(Polygon vertex coordinate lists)
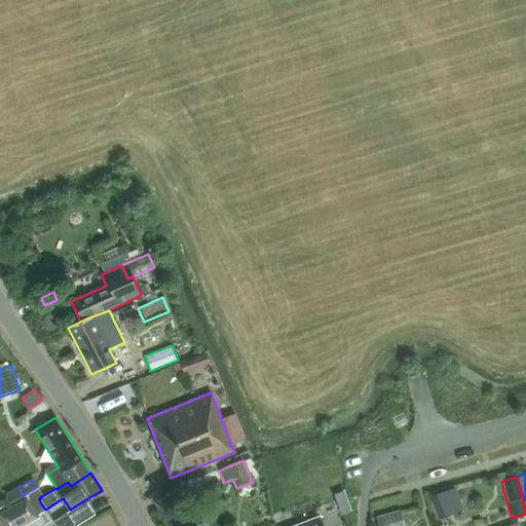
[(23,496),(19,487),(5,494),(10,503),(23,496)]
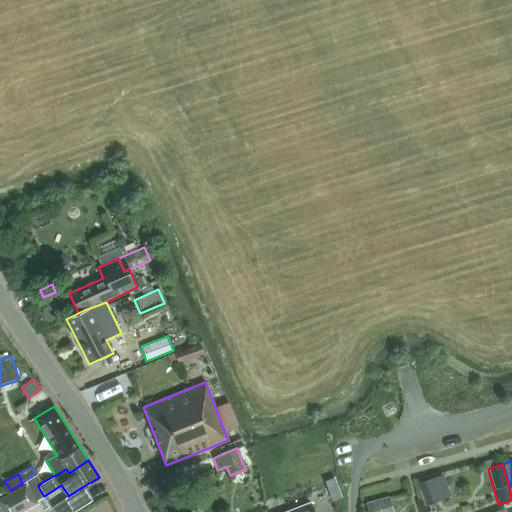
[(35,474),(24,481),(25,481),(26,483),(32,495),(36,501),(44,496),(40,490),(38,486),(41,483),(36,474),(35,474)]
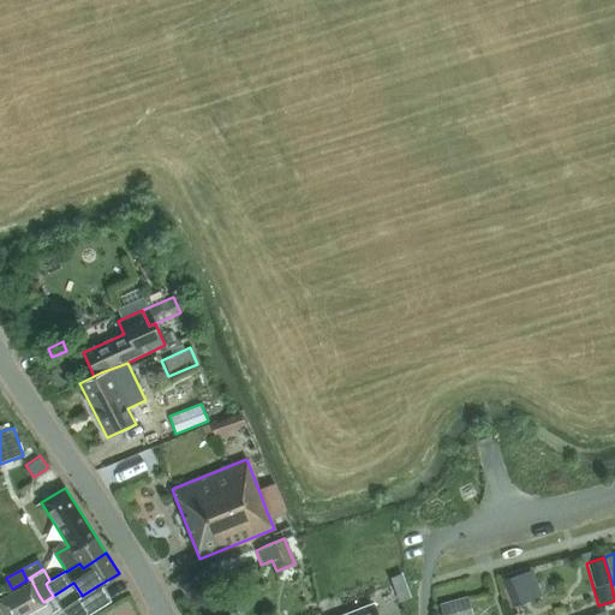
[(526,601),(515,574),(501,580),(511,607),(526,601)]
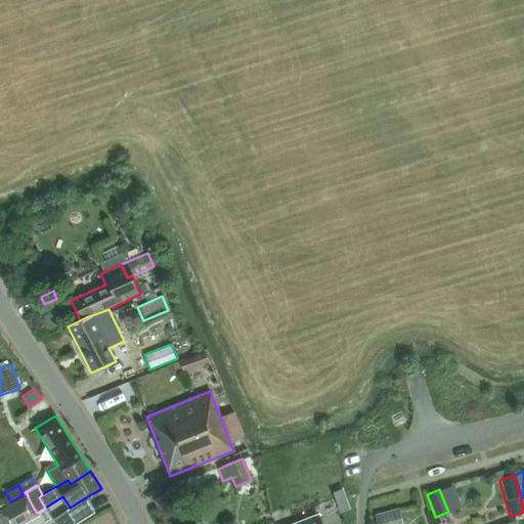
[(33,507),(27,494),(0,509),(0,523),(18,523),(37,514),(33,507)]
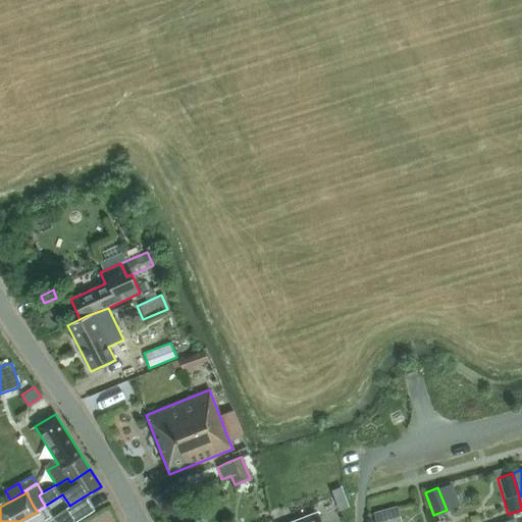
[(400,521),(397,507),(372,513),(374,521),(400,521)]
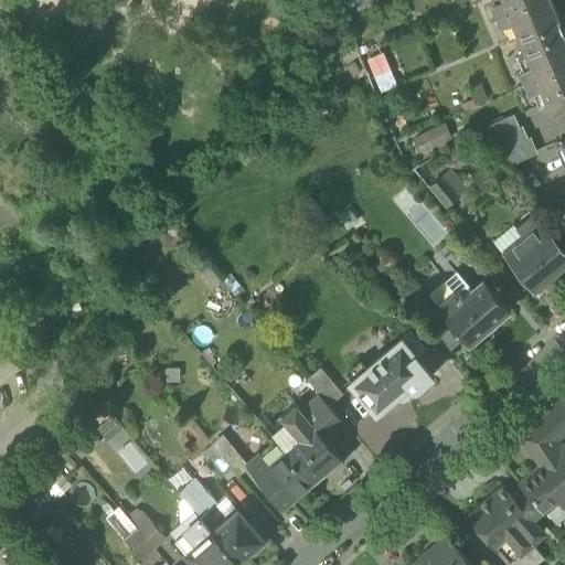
[(492,3),(497,13),(525,0),(501,0),(496,2),(492,3)]
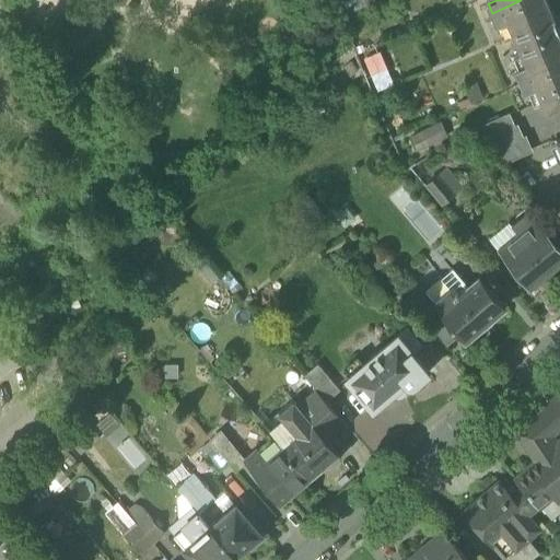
[(559,61),(559,37),(544,0),(521,0),(492,13),(497,23),(500,22),(508,19),(513,32),(522,53),(527,66),(520,69),(515,71),(518,80),(559,61)]
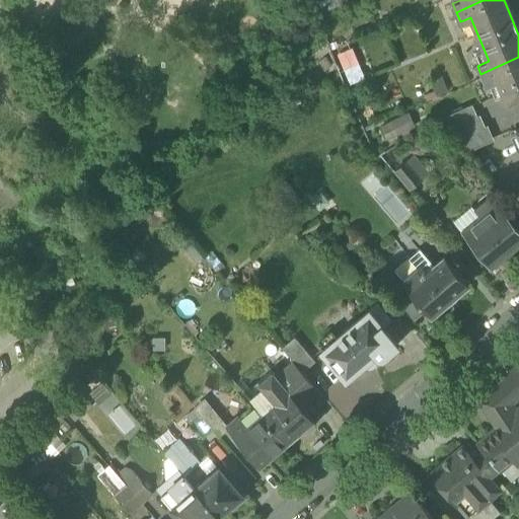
[(470,17),(463,20),(468,32),(475,29),(470,17)]
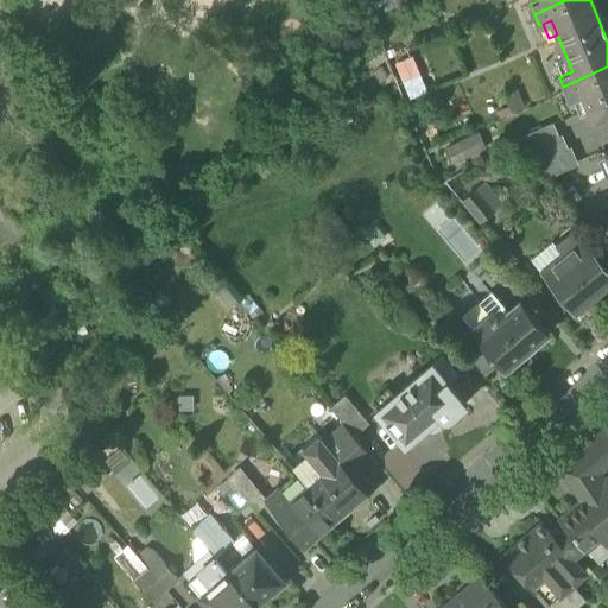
[(73,51),(82,61),(95,48),(86,38),(73,51)]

WHAT THIS TASK INVOLVES.
Without the pictures, restate all of the entries above verbatim.

ANSWER SECTION.
[(23,496),(19,487),(5,494),(10,503),(23,496)]
[(35,474),(24,481),(25,481),(26,483),(32,495),(36,501),(44,496),(40,490),(38,486),(41,483),(36,474),(35,474)]
[(526,601),(515,574),(501,580),(511,607),(526,601)]
[(33,507),(27,494),(0,509),(0,523),(18,523),(37,514),(33,507)]
[(400,521),(397,507),(372,513),(374,521),(400,521)]
[(492,3),(497,13),(525,0),(501,0),(496,2),(492,3)]
[(559,61),(559,37),(544,0),(521,0),(492,13),(497,23),(500,22),(508,19),(513,32),(522,53),(527,66),(520,69),(515,71),(518,80),(559,61)]
[(470,17),(463,20),(468,32),(475,29),(470,17)]
[(73,51),(82,61),(95,48),(86,38),(73,51)]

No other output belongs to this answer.